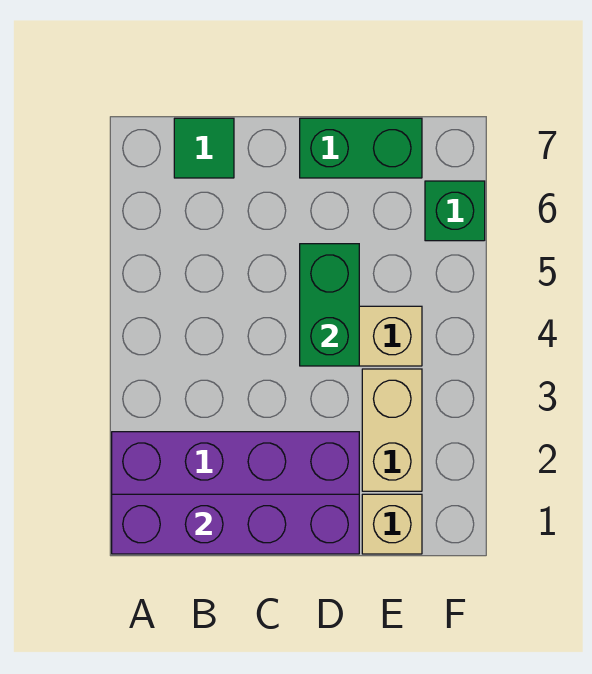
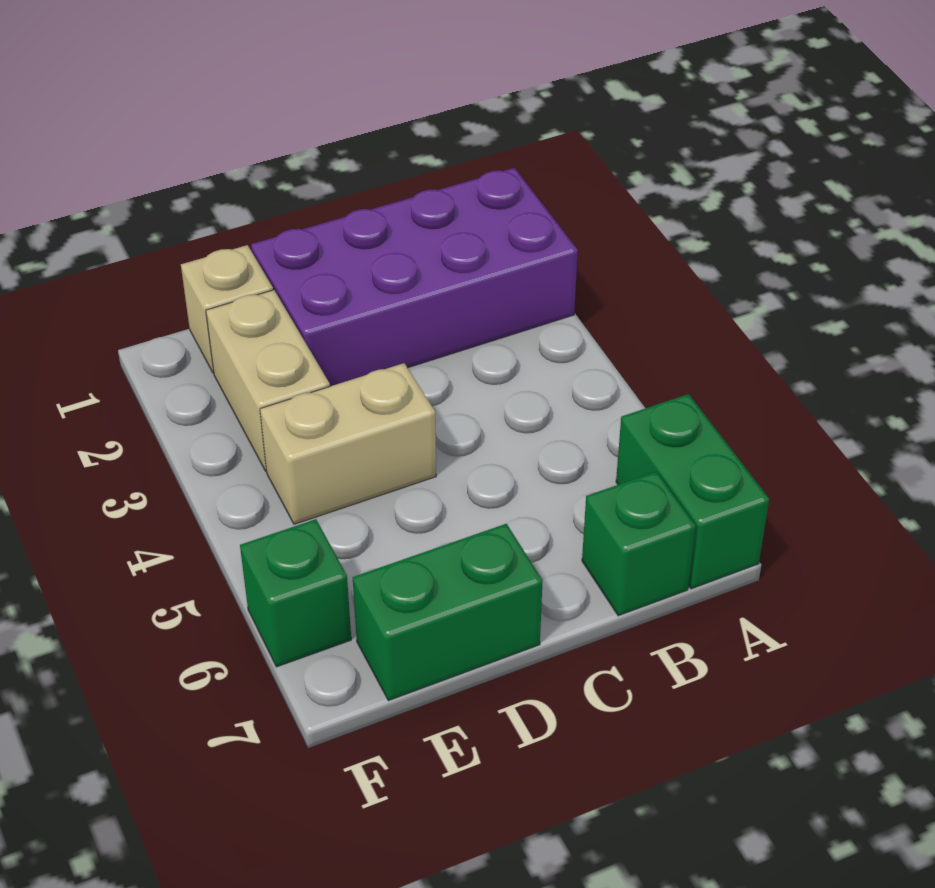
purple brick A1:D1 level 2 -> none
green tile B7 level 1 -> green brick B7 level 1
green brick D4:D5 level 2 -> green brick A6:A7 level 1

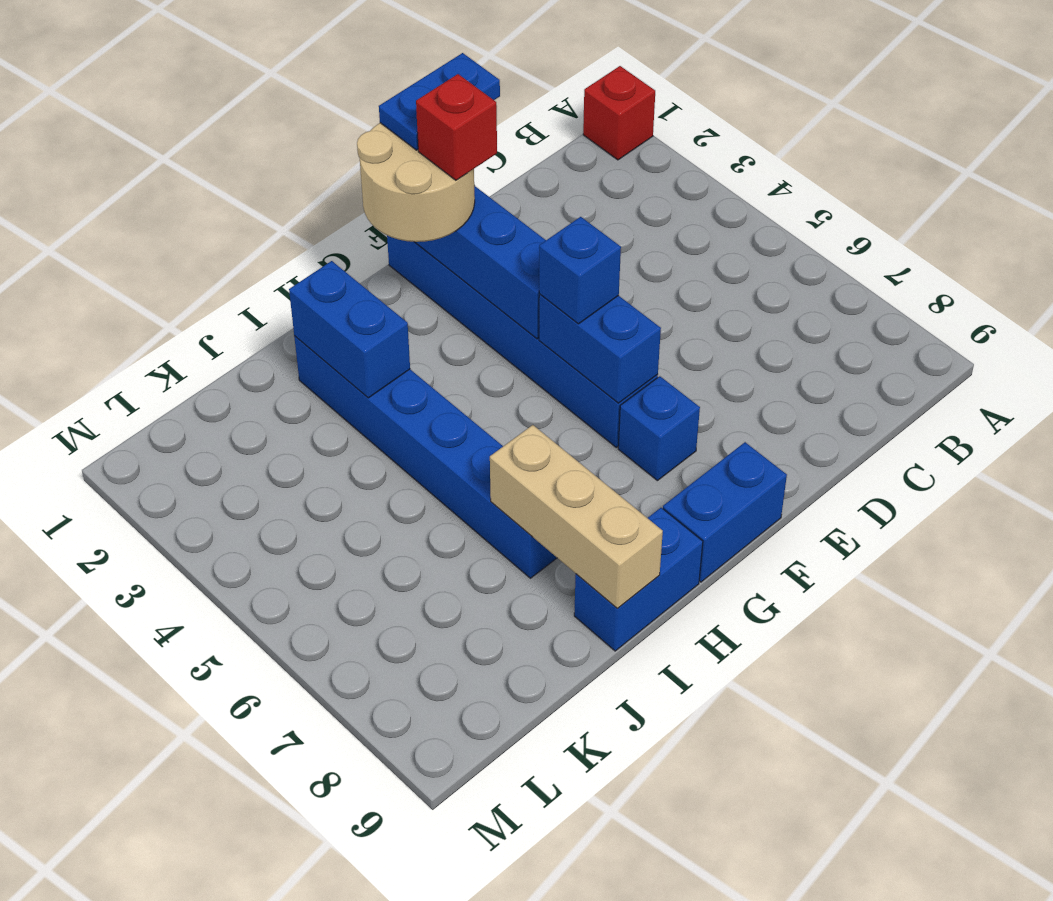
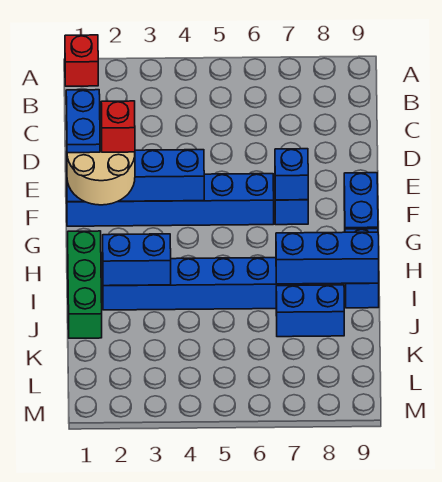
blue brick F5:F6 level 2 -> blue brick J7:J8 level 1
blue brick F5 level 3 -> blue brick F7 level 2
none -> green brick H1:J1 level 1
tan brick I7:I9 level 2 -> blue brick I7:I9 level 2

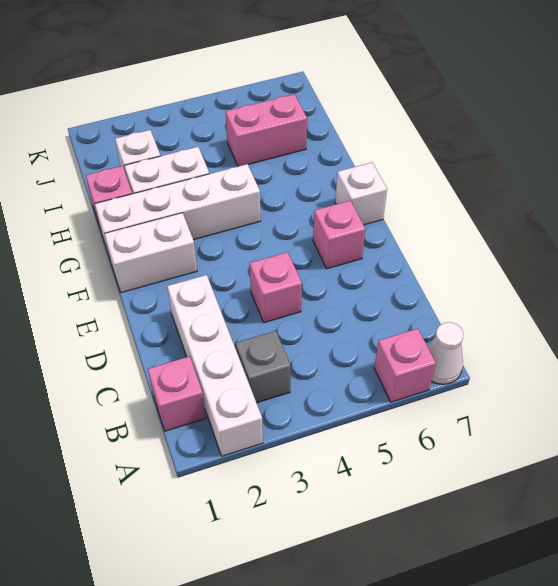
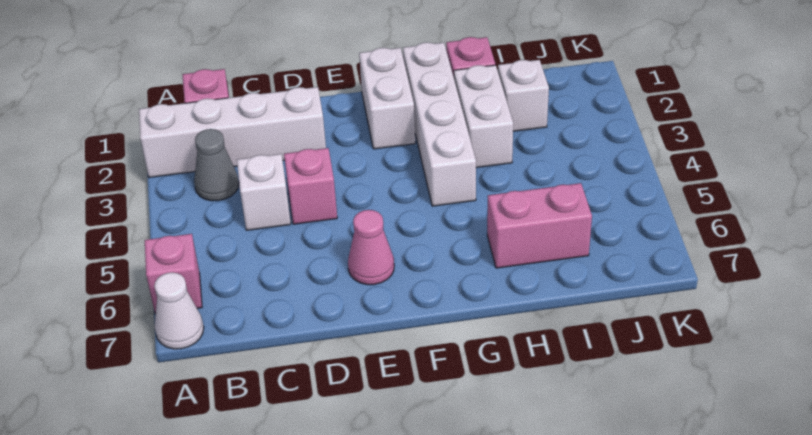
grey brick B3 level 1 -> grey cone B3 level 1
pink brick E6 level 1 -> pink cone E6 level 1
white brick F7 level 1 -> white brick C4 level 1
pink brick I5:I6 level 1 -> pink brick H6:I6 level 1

:::

• [Required action] Write out each line above with the word "green".

• [Problem solution]
green tile B7 level 1 -> green brick B7 level 1
green brick D4:D5 level 2 -> green brick A6:A7 level 1
none -> green brick H1:J1 level 1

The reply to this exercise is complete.